**TASK GOAL:** Skip the pictures. Reproduce all other material exactly.

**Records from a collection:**
==============================
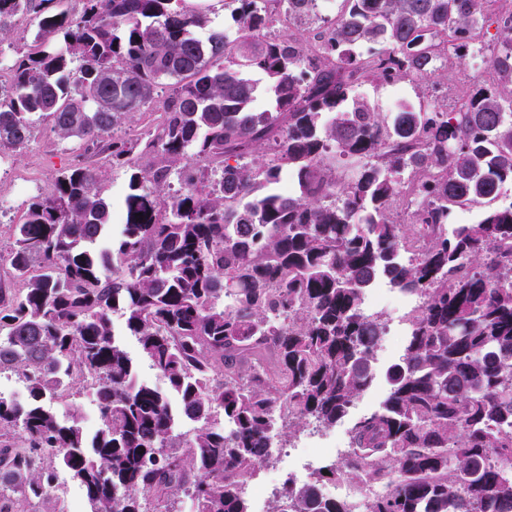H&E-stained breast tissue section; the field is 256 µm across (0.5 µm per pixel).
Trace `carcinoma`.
Here are the masks:
<instances>
[{"label":"carcinoma","mask_w":512,"mask_h":512,"mask_svg":"<svg viewBox=\"0 0 512 512\" xmlns=\"http://www.w3.org/2000/svg\"><path fill=\"white\" fill-rule=\"evenodd\" d=\"M58 2L0 0V42L15 17L38 20L0 90V153L41 121L133 173L109 257L112 201L87 166L28 203L0 254L19 284L0 295V373L27 390L0 396V512H63L60 468L91 512H171L181 494L196 512H249L241 486L271 437L335 425L372 384L384 324L364 302L382 278L420 298L390 392L348 455L288 481L271 512H512V201L448 229L456 207L512 182V16L482 0H341L314 51L271 29L317 0H224L232 42L200 39L209 20L188 0ZM489 22L494 80L455 111L386 117L354 94L439 77L442 37L462 60ZM147 111L161 114L147 141L114 137ZM115 312L169 394L136 381ZM88 381L90 440L52 412ZM326 477L359 502L320 500Z\"/></svg>","instance_id":"cac0c4a2"}]
</instances>
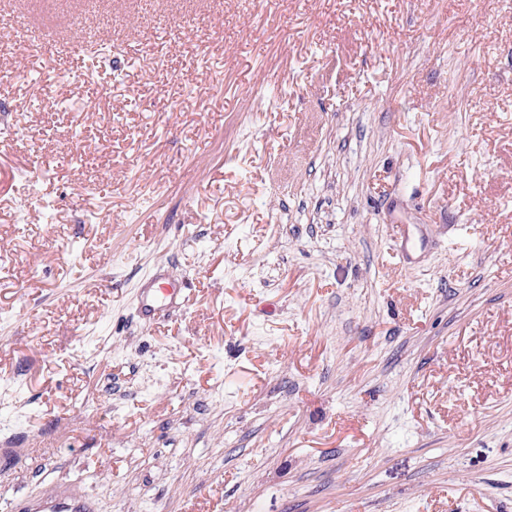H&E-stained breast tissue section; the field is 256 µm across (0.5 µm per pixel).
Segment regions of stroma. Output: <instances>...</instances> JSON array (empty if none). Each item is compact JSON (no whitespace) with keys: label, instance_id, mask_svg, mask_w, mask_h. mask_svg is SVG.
Returning a JSON list of instances; mask_svg holds the SVG:
<instances>
[{"label":"stroma","instance_id":"obj_1","mask_svg":"<svg viewBox=\"0 0 512 512\" xmlns=\"http://www.w3.org/2000/svg\"><path fill=\"white\" fill-rule=\"evenodd\" d=\"M0 123V512H512V0H0ZM185 288L175 283L157 282L145 288L139 301V312L144 320H151L159 310L187 305L190 298L184 293ZM27 512H95V502L81 495L68 494L65 491L55 492L44 499L38 500L25 508Z\"/></svg>","mask_w":512,"mask_h":512}]
</instances>
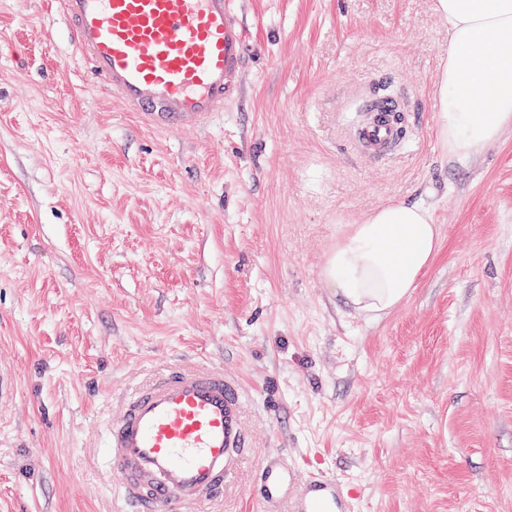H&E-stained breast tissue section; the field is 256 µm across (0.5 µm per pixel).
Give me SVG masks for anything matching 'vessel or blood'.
Instances as JSON below:
<instances>
[{
  "label": "vessel or blood",
  "instance_id": "obj_1",
  "mask_svg": "<svg viewBox=\"0 0 512 512\" xmlns=\"http://www.w3.org/2000/svg\"><path fill=\"white\" fill-rule=\"evenodd\" d=\"M76 46L121 102L153 127L175 130L212 121L239 94L246 27L230 0H61ZM372 119L355 137L372 159L402 139L400 104L374 98ZM244 392L223 367L168 366L135 387L106 429V460L134 512H200L224 496L247 446ZM257 504L274 512H344L336 479L296 488L281 458L261 465Z\"/></svg>",
  "mask_w": 512,
  "mask_h": 512
}]
</instances>
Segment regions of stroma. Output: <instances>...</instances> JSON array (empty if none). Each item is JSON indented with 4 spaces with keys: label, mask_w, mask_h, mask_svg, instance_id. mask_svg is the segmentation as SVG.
<instances>
[{
    "label": "stroma",
    "mask_w": 512,
    "mask_h": 512,
    "mask_svg": "<svg viewBox=\"0 0 512 512\" xmlns=\"http://www.w3.org/2000/svg\"><path fill=\"white\" fill-rule=\"evenodd\" d=\"M59 2L0 0V512H126L116 398L182 361L244 391L248 448L202 512H256L272 454L358 488L346 512H512V128L447 158L434 0H233L240 99L176 131L89 77ZM380 83L411 124L373 163L351 139ZM398 201L439 249L370 318L322 268Z\"/></svg>",
    "instance_id": "stroma-1"
}]
</instances>
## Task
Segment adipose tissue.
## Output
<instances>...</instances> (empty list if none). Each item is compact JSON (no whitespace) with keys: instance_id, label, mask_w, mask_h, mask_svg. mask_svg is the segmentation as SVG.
Wrapping results in <instances>:
<instances>
[{"instance_id":"obj_1","label":"adipose tissue","mask_w":512,"mask_h":512,"mask_svg":"<svg viewBox=\"0 0 512 512\" xmlns=\"http://www.w3.org/2000/svg\"><path fill=\"white\" fill-rule=\"evenodd\" d=\"M436 10L448 23L438 137L465 162L512 127V0H436ZM439 239L430 206L391 203L347 226L323 275L356 312L377 317L416 287Z\"/></svg>"}]
</instances>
==============================
**FULL ANSWER:**
H&E-stained breast tissue section; the field is 256 µm across (0.5 µm per pixel).
Trace `carcinoma`.
Here are the masks:
<instances>
[{"label":"carcinoma","mask_w":512,"mask_h":512,"mask_svg":"<svg viewBox=\"0 0 512 512\" xmlns=\"http://www.w3.org/2000/svg\"><path fill=\"white\" fill-rule=\"evenodd\" d=\"M58 2L0 0V42L15 17L38 20L0 90V153L41 121L133 173L109 257L112 201L87 166L28 203L0 254L19 284L0 295V373L27 390L0 396V512H63L60 468L91 512H171L181 494L196 512H249L241 486L271 437L335 425L372 384L384 324L364 302L382 278L420 298L390 392L348 455L288 481L271 512H512V201L448 229L456 207L512 182V16L482 0H341L314 51L271 29L317 0H224L232 42L200 39L209 20L188 0ZM489 22L494 80L455 111L386 117L354 94L439 77L442 37L462 60ZM147 111L161 114L147 141L114 137ZM115 312L169 394L136 381ZM88 381L90 440L52 412ZM326 477L359 502L320 500Z\"/></svg>","instance_id":"cac0c4a2"}]
</instances>
H&E-stained breast tissue section; the field is 256 µm across (0.5 µm per pixel).
Segment regions of stroma. Output: <instances>...</instances> JSON array (empty if none). Each item is compact JSON (no whitespace) with keys: label, instance_id, mask_svg, mask_w, mask_h. mask_svg is SVG.
Returning a JSON list of instances; mask_svg holds the SVG:
<instances>
[{"label":"stroma","instance_id":"obj_1","mask_svg":"<svg viewBox=\"0 0 512 512\" xmlns=\"http://www.w3.org/2000/svg\"><path fill=\"white\" fill-rule=\"evenodd\" d=\"M0 123V512H512V0H0ZM185 288L175 283L157 282L145 288L139 301V312L144 320H151L159 310L187 305L190 298L184 293ZM27 512H95V502L81 495L68 494L65 491L55 492L44 499L38 500L25 508Z\"/></svg>","mask_w":512,"mask_h":512}]
</instances>
H&E-stained breast tissue section; the field is 256 µm across (0.5 µm per pixel).
Give me SVG masks for anything matching 'vessel or blood'.
Instances as JSON below:
<instances>
[{
  "label": "vessel or blood",
  "instance_id": "obj_1",
  "mask_svg": "<svg viewBox=\"0 0 512 512\" xmlns=\"http://www.w3.org/2000/svg\"><path fill=\"white\" fill-rule=\"evenodd\" d=\"M76 46L121 102L153 127L175 130L212 121L239 94L246 27L230 0H61ZM372 119L355 137L372 159L402 139L400 104L374 98ZM244 392L223 367L168 366L135 387L106 429V460L134 512H200L224 496L247 446ZM257 504L274 512H344L336 479L296 488L281 458L261 465Z\"/></svg>",
  "mask_w": 512,
  "mask_h": 512
}]
</instances>
Segment regions of stroma. Output: <instances>...</instances> JSON array (empty if none). Each item is JSON indented with 4 spaces with keys: label, mask_w, mask_h, mask_svg, instance_id. mask_svg is the segmentation as SVG.
<instances>
[{
    "label": "stroma",
    "mask_w": 512,
    "mask_h": 512,
    "mask_svg": "<svg viewBox=\"0 0 512 512\" xmlns=\"http://www.w3.org/2000/svg\"><path fill=\"white\" fill-rule=\"evenodd\" d=\"M59 2L0 0V512H126L116 398L182 361L244 391L248 448L202 512H256L272 454L358 488L346 512H512V128L447 158L434 0H233L240 99L176 131L89 77ZM380 83L411 124L373 163L351 139ZM398 201L439 249L370 318L322 268Z\"/></svg>",
    "instance_id": "stroma-1"
}]
</instances>
## Task
Segment adipose tissue.
## Output
<instances>...</instances> (empty list if none). Each item is compact JSON (no whitespace) with keys: instance_id, label, mask_w, mask_h, mask_svg. mask_svg is the segmentation as SVG.
Wrapping results in <instances>:
<instances>
[{"instance_id":"obj_1","label":"adipose tissue","mask_w":512,"mask_h":512,"mask_svg":"<svg viewBox=\"0 0 512 512\" xmlns=\"http://www.w3.org/2000/svg\"><path fill=\"white\" fill-rule=\"evenodd\" d=\"M436 10L448 23L438 137L465 162L512 127V0H436ZM439 239L430 206L391 203L347 226L323 275L356 312L377 317L416 287Z\"/></svg>"}]
</instances>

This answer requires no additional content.